Problem requirements
Scan the entries for the word "VMID". Every line that has it should be copied.

Provided information
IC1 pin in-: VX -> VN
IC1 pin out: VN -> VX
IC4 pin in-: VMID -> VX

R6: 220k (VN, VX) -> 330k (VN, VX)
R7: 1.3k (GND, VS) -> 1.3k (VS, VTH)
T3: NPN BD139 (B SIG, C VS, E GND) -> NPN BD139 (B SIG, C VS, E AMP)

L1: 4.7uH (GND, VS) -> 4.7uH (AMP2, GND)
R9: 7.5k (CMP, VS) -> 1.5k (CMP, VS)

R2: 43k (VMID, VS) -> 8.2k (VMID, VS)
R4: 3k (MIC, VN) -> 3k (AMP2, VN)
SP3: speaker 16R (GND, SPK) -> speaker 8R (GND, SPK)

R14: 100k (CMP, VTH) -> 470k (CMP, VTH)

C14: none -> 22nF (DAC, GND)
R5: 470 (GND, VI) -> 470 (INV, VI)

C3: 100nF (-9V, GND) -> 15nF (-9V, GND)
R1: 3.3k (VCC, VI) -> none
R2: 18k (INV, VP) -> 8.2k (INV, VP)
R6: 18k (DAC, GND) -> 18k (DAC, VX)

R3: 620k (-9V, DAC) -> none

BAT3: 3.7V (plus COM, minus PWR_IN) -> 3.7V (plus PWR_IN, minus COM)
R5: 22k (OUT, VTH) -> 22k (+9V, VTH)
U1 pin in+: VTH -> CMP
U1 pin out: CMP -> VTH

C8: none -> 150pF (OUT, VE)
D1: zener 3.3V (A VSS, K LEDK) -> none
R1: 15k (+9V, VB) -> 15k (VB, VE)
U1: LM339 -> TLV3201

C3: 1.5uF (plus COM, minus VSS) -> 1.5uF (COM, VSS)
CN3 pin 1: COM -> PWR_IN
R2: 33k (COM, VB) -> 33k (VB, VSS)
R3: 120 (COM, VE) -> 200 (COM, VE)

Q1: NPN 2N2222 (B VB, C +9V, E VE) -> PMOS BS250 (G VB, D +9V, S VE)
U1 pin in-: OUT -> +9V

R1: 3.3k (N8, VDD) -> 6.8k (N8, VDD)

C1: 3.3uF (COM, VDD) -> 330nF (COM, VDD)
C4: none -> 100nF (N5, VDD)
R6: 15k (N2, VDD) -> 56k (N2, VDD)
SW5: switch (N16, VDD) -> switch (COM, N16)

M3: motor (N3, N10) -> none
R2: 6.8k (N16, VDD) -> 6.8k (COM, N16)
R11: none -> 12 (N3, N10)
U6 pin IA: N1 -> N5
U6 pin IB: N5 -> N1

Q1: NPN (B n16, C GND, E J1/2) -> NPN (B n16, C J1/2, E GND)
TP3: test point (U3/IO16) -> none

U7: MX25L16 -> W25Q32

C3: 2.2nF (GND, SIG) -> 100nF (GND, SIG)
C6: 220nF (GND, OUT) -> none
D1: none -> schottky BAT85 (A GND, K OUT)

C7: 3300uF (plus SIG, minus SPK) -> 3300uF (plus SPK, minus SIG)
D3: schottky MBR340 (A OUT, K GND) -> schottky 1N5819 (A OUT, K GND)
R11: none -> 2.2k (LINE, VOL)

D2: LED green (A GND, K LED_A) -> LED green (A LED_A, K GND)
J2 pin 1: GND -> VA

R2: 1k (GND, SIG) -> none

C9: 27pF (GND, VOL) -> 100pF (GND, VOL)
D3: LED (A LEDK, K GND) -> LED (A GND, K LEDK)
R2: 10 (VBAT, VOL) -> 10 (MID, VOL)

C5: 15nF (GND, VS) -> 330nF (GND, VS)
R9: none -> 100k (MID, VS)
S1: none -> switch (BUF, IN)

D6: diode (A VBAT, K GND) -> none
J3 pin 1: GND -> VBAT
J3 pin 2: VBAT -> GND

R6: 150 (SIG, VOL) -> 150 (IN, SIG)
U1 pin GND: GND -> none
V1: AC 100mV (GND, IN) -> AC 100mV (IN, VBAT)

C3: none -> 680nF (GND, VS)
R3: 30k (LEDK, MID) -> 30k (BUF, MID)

Result below
IC4 pin in-: VMID -> VX
R2: 43k (VMID, VS) -> 8.2k (VMID, VS)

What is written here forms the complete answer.